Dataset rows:

□ □ □ □

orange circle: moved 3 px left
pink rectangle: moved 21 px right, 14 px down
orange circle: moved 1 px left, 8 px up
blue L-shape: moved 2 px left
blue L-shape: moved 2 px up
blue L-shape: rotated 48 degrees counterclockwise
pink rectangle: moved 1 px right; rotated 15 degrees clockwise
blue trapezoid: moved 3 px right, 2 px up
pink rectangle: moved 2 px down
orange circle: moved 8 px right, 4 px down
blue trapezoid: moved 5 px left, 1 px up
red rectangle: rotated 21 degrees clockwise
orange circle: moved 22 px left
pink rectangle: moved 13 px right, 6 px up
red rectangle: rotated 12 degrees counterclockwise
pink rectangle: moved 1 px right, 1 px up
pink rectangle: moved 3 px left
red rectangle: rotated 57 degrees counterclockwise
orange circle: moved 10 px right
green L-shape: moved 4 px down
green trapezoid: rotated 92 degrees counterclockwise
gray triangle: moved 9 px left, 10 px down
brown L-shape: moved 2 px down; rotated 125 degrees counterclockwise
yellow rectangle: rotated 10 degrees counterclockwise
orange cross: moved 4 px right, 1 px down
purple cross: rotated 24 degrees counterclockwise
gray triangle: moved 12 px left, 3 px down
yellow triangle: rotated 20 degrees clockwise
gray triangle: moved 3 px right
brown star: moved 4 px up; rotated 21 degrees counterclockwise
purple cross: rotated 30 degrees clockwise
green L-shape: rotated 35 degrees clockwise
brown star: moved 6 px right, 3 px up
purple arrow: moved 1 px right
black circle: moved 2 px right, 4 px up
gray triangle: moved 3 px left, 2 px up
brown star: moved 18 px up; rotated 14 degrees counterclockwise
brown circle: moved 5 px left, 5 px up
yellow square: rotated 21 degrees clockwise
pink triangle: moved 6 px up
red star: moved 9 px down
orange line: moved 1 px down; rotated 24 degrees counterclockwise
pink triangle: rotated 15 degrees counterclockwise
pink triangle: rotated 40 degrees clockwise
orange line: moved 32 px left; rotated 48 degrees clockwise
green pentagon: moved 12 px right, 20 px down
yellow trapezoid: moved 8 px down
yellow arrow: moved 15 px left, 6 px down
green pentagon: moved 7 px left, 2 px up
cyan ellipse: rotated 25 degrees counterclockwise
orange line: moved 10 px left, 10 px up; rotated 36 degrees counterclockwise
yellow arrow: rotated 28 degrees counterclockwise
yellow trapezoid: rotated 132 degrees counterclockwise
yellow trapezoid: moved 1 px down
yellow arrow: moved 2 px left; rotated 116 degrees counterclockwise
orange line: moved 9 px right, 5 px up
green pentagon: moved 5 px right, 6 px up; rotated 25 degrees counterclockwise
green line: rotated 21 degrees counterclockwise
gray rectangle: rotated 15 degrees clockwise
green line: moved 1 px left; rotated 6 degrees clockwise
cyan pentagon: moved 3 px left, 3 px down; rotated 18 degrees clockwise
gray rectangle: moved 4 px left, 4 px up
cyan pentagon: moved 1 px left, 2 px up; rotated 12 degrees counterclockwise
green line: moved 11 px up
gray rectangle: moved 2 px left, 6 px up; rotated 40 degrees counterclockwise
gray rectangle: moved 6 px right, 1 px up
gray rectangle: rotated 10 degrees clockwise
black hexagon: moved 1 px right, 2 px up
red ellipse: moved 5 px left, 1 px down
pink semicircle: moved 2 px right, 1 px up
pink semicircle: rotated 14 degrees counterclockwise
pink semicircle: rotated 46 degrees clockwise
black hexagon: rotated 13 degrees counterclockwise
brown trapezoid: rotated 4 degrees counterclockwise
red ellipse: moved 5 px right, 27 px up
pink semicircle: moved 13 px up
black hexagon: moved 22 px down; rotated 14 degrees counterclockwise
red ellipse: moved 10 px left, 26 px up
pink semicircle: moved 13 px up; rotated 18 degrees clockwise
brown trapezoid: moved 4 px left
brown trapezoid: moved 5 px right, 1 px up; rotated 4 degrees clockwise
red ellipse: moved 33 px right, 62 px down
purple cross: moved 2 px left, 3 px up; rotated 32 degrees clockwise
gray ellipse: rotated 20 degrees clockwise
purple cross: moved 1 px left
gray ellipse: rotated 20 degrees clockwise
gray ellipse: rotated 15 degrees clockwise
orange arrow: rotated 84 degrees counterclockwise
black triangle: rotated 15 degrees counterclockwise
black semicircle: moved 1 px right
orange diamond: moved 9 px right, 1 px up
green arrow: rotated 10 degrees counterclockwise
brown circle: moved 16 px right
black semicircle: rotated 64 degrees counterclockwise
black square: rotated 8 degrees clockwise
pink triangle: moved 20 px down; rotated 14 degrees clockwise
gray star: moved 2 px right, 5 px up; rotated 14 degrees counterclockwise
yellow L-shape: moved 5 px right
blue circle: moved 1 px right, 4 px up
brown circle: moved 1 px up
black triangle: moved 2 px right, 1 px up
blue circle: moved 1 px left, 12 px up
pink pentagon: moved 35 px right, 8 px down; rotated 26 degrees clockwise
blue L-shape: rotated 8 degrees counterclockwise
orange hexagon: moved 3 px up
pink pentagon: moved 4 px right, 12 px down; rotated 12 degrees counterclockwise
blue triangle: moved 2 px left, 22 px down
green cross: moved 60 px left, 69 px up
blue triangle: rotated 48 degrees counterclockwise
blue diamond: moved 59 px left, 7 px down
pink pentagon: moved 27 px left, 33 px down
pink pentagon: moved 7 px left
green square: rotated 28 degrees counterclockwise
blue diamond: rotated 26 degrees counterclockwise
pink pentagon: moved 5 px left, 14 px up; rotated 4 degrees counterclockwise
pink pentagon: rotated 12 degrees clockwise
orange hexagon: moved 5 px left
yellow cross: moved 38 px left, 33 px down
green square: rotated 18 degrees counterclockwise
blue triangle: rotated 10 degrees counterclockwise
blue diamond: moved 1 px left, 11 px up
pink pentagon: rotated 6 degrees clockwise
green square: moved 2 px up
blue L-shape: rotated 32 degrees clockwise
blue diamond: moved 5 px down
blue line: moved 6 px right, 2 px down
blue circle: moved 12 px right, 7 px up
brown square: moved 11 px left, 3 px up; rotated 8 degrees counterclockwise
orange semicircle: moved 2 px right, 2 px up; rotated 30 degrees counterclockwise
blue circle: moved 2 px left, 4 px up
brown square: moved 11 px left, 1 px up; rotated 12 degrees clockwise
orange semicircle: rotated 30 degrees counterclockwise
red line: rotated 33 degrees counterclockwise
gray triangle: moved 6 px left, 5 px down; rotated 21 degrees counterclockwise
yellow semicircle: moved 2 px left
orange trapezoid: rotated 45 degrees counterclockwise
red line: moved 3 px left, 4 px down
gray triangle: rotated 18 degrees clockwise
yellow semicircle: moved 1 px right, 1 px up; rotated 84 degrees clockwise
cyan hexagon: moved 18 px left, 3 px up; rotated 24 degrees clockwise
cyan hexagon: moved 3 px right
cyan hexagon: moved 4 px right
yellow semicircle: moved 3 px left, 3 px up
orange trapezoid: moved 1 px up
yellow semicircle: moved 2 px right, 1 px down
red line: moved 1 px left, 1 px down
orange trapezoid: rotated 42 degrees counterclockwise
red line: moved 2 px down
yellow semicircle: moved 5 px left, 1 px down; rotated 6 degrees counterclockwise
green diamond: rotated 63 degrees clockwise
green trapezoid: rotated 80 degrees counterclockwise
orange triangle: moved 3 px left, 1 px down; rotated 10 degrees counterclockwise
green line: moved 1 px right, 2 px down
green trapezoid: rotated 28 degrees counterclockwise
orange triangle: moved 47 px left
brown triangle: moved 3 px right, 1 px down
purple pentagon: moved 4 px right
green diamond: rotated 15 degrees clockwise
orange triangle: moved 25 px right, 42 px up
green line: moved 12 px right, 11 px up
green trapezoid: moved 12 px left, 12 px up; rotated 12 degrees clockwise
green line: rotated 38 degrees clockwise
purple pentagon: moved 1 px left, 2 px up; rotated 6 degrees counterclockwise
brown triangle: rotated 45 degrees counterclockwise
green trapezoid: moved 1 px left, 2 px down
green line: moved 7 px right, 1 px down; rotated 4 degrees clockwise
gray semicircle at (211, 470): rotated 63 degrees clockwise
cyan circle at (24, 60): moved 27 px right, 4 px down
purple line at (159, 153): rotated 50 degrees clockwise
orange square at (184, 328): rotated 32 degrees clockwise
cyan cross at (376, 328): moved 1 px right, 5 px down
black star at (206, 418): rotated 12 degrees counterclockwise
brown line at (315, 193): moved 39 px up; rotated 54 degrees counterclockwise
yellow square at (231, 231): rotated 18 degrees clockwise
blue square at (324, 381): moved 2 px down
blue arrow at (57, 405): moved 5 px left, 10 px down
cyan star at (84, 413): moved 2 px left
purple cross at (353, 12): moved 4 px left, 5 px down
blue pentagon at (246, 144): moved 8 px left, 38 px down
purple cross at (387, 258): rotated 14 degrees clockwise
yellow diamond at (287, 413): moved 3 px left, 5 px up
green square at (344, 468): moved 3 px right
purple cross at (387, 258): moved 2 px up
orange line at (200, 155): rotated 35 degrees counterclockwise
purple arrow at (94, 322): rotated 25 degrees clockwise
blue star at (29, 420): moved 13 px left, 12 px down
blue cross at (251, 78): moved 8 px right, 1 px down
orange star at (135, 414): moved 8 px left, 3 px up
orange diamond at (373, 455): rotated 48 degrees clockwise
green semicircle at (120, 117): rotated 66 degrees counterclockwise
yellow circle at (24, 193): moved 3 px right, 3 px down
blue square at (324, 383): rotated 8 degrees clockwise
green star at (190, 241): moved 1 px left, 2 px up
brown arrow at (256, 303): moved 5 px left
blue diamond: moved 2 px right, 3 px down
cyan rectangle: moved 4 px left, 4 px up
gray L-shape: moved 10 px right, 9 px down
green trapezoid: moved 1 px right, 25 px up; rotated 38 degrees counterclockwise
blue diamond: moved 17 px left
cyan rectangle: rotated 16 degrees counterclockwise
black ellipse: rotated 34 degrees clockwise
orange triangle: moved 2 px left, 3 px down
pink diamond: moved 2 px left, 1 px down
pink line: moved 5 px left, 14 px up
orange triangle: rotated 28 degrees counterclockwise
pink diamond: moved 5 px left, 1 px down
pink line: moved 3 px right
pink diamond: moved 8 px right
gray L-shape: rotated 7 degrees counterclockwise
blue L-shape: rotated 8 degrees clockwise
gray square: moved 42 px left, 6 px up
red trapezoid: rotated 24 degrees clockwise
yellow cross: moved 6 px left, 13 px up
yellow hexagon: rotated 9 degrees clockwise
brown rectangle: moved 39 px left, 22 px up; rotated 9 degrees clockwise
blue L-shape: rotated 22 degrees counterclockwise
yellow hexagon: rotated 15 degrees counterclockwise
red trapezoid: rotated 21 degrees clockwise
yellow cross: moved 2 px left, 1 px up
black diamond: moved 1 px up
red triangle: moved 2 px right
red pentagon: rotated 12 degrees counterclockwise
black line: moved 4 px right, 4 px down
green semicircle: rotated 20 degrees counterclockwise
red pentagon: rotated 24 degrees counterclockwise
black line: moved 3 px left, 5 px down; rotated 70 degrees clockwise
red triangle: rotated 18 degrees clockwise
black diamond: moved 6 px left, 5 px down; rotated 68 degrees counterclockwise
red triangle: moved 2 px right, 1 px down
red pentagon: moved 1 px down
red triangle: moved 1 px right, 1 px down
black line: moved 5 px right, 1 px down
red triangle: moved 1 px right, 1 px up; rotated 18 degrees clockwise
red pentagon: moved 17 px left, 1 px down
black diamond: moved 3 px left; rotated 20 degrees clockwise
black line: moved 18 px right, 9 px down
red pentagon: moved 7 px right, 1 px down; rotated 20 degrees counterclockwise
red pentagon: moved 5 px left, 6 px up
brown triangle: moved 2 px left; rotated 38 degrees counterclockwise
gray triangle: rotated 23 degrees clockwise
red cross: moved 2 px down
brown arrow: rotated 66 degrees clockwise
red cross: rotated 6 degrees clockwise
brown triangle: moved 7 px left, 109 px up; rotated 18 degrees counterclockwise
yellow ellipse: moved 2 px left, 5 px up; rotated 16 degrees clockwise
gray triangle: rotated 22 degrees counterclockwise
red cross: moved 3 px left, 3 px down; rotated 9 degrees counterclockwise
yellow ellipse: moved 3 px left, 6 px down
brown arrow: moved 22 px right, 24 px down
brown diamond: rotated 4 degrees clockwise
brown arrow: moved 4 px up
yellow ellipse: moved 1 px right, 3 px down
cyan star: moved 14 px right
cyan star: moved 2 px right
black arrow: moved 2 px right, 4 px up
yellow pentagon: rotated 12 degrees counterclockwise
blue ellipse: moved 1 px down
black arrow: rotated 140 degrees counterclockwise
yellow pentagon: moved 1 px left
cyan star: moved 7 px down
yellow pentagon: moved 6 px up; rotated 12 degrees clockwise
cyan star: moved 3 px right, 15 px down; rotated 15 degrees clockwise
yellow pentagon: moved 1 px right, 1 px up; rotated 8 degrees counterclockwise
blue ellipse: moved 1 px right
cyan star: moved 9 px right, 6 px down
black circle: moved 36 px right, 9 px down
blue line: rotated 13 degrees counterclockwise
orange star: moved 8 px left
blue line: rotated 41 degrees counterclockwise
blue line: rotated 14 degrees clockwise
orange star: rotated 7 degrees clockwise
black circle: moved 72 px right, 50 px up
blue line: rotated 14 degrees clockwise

□ □ □ □

▸ **EXERCISE DIRECTIONS**
Reproduce the lines from the beginning of the dataset rows through the line containing "blue L-shape: rotated 48", including both the first line and that line.

▸ **OUTPUT OF THE EXERCISE**
orange circle: moved 3 px left
pink rectangle: moved 21 px right, 14 px down
orange circle: moved 1 px left, 8 px up
blue L-shape: moved 2 px left
blue L-shape: moved 2 px up
blue L-shape: rotated 48 degrees counterclockwise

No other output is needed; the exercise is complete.